§ Task description: Nothing but the pictures should be left out when the entries below are duplicated.

___ Input data ___

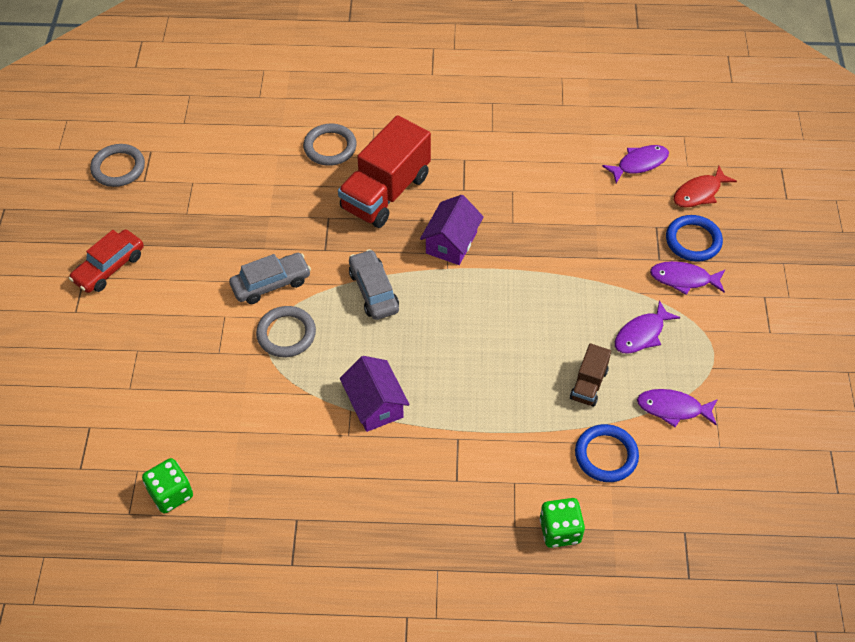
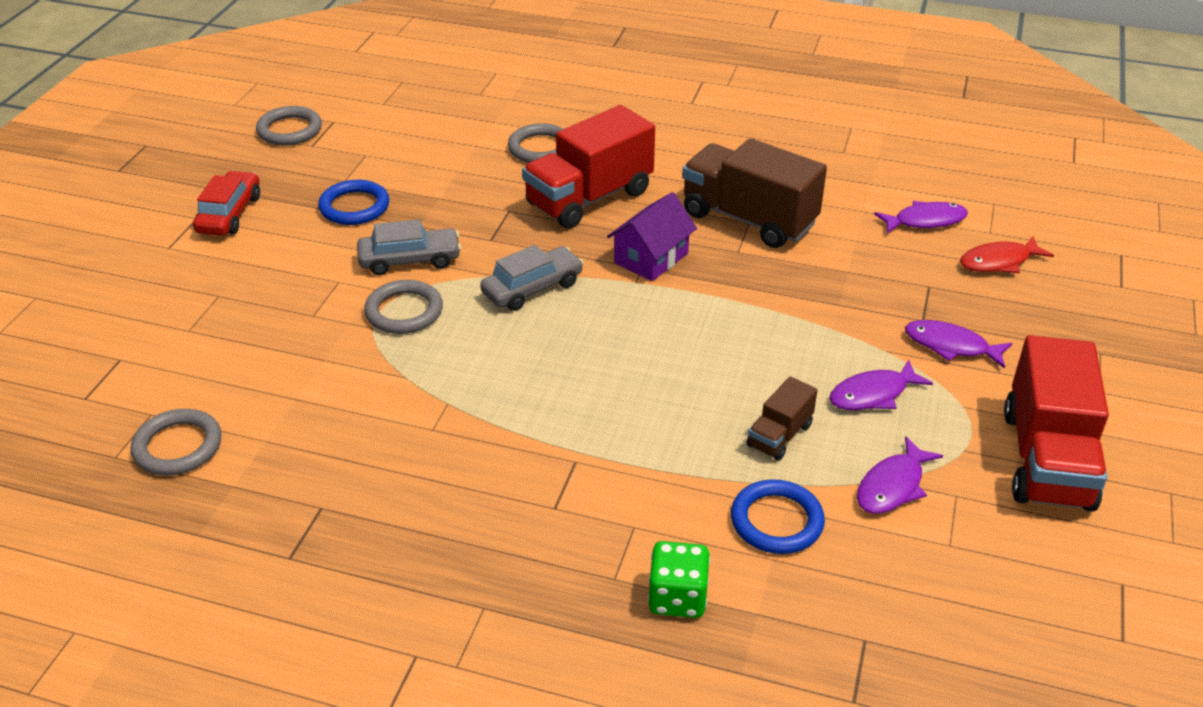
camera: 15 degrees right, 15 degrees down
red car [69,230,144,293] -> red car turned 135 degrees clockwise [193,171,260,236]
green dice [142,458,193,513] -> grey ring [131,409,222,475]
purple house [340,356,409,432] -> none
grey car [349,249,399,320] -> grey car turned 60 degrees clockwise [480,245,584,311]
purple fish [637,389,718,427] -> purple fish turned 75 degrees counterclockwise [857,436,943,514]
blue ring [666,215,723,262] -> blue ring moved to [318,180,389,225]
none -> brown truck [682,138,827,248]
none -> red truck [1004,335,1109,512]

___

§ Response below:
camera: 15 degrees right, 15 degrees down
red car [69,230,144,293] -> red car turned 135 degrees clockwise [193,171,260,236]
green dice [142,458,193,513] -> grey ring [131,409,222,475]
purple house [340,356,409,432] -> none
grey car [349,249,399,320] -> grey car turned 60 degrees clockwise [480,245,584,311]
purple fish [637,389,718,427] -> purple fish turned 75 degrees counterclockwise [857,436,943,514]
blue ring [666,215,723,262] -> blue ring moved to [318,180,389,225]
none -> brown truck [682,138,827,248]
none -> red truck [1004,335,1109,512]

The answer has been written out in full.